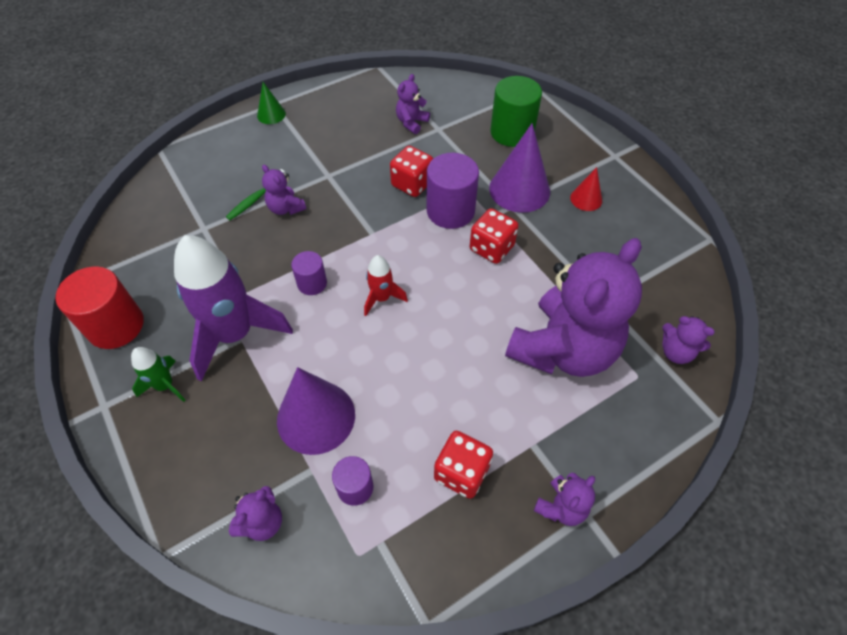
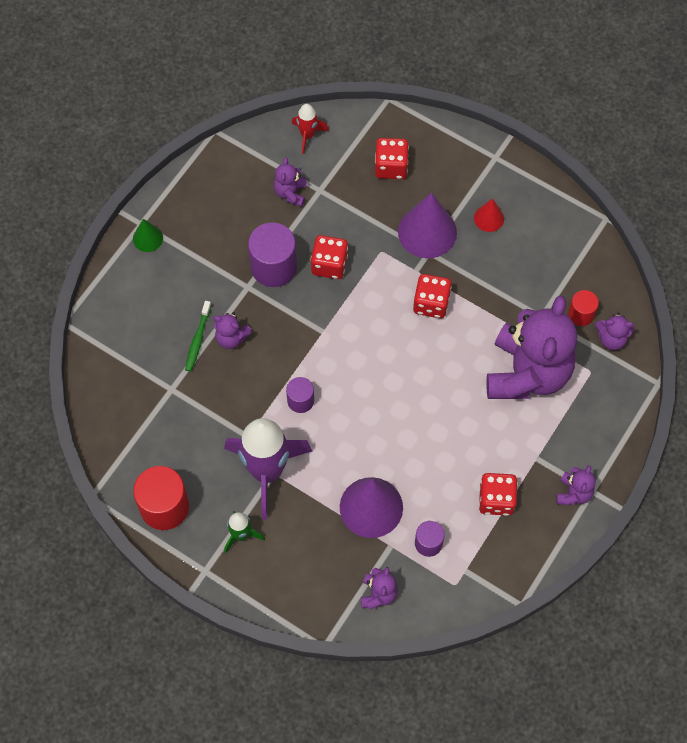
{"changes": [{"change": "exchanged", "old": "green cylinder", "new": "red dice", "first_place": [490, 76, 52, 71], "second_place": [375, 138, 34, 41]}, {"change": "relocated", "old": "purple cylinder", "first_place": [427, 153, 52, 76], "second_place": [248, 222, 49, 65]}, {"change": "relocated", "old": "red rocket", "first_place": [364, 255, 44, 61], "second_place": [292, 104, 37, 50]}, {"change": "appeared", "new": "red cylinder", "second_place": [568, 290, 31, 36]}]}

┄┄┄┄┄┄┄┄┄┄

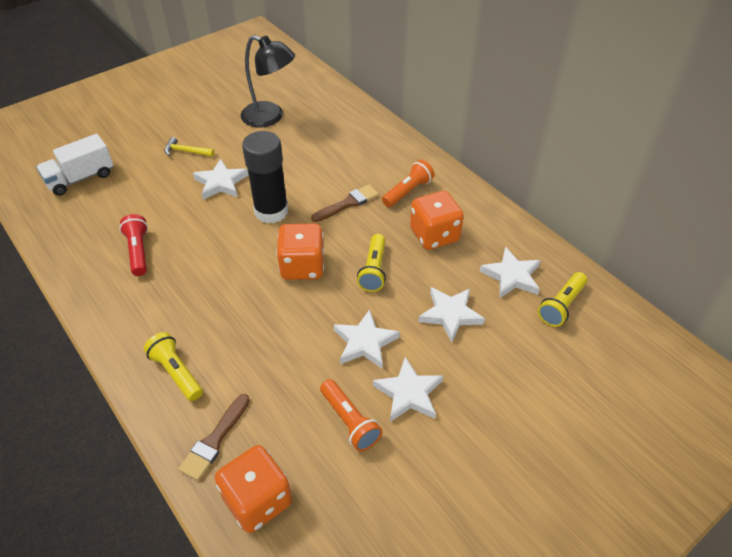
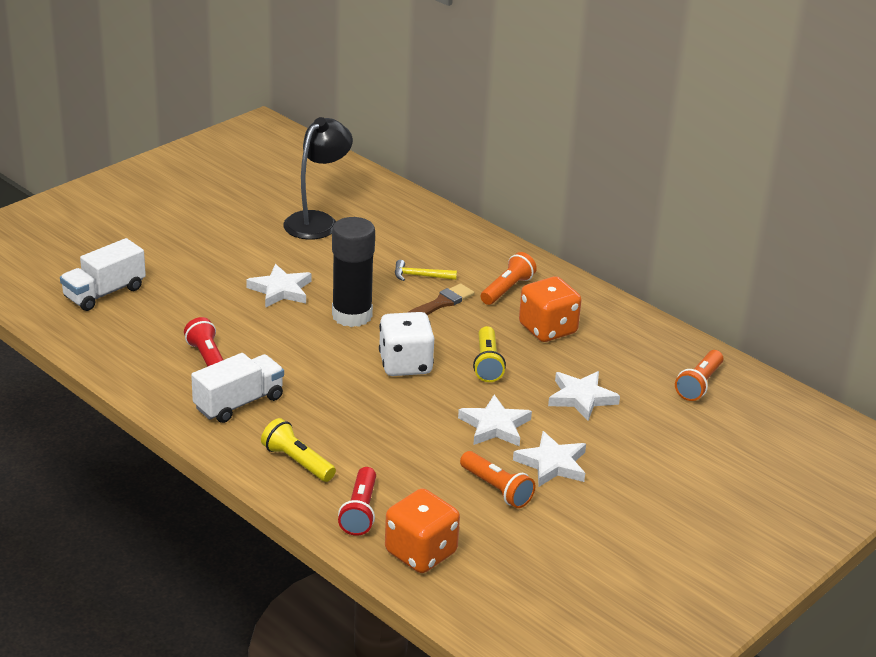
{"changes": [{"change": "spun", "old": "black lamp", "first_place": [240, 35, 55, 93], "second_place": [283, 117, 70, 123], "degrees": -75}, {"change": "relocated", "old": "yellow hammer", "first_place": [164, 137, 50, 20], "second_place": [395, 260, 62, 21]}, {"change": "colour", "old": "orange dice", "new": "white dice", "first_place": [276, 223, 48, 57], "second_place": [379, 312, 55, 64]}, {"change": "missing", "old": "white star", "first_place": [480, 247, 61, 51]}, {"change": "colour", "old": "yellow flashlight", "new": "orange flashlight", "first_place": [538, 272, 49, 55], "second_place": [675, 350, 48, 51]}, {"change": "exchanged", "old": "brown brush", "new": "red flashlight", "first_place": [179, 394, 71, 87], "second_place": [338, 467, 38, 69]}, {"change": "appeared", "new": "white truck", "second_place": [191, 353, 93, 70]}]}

┄┄┄┄┄┄┄┄┄┄

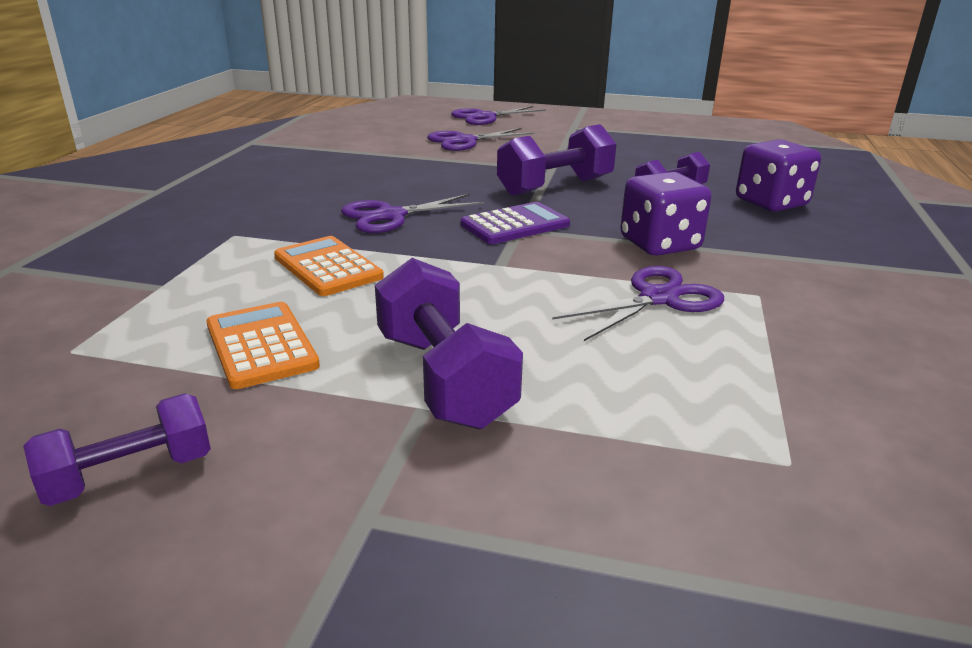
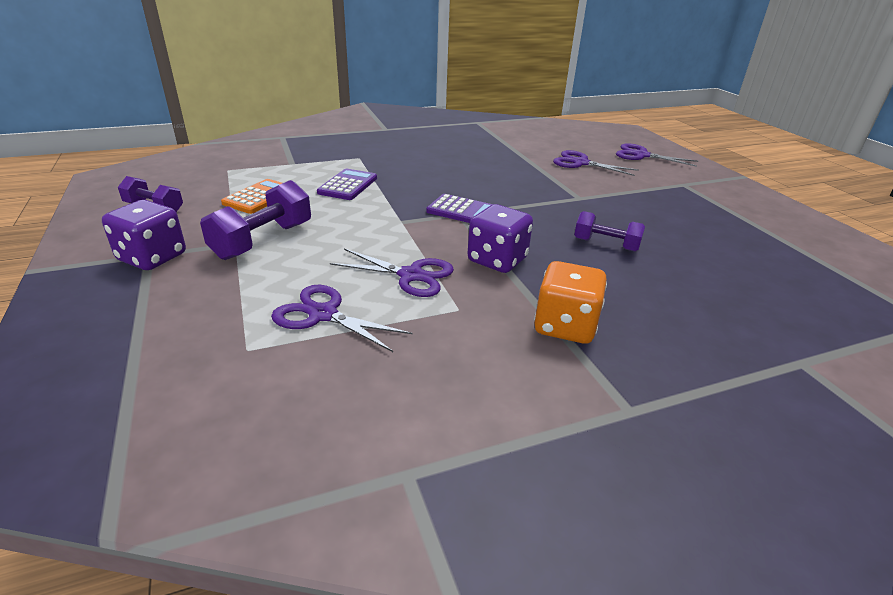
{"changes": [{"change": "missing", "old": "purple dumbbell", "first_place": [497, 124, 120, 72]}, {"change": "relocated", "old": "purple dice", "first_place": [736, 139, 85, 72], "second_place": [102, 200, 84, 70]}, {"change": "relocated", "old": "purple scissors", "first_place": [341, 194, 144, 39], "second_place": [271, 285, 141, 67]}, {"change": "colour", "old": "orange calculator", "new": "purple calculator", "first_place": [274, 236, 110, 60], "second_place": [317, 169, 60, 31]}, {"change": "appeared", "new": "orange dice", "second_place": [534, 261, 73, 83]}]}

┄┄┄┄┄┄┄┄┄┄

■ EXERCISE GOAL:
Pick every line of the data that includes the string "purple".

■ RESPONSE TO THIS TASK:
{"changes": [{"change": "exchanged", "old": "green cylinder", "new": "red dice", "first_place": [490, 76, 52, 71], "second_place": [375, 138, 34, 41]}, {"change": "relocated", "old": "purple cylinder", "first_place": [427, 153, 52, 76], "second_place": [248, 222, 49, 65]}, {"change": "relocated", "old": "red rocket", "first_place": [364, 255, 44, 61], "second_place": [292, 104, 37, 50]}, {"change": "appeared", "new": "red cylinder", "second_place": [568, 290, 31, 36]}]}
{"changes": [{"change": "missing", "old": "purple dumbbell", "first_place": [497, 124, 120, 72]}, {"change": "relocated", "old": "purple dice", "first_place": [736, 139, 85, 72], "second_place": [102, 200, 84, 70]}, {"change": "relocated", "old": "purple scissors", "first_place": [341, 194, 144, 39], "second_place": [271, 285, 141, 67]}, {"change": "colour", "old": "orange calculator", "new": "purple calculator", "first_place": [274, 236, 110, 60], "second_place": [317, 169, 60, 31]}, {"change": "appeared", "new": "orange dice", "second_place": [534, 261, 73, 83]}]}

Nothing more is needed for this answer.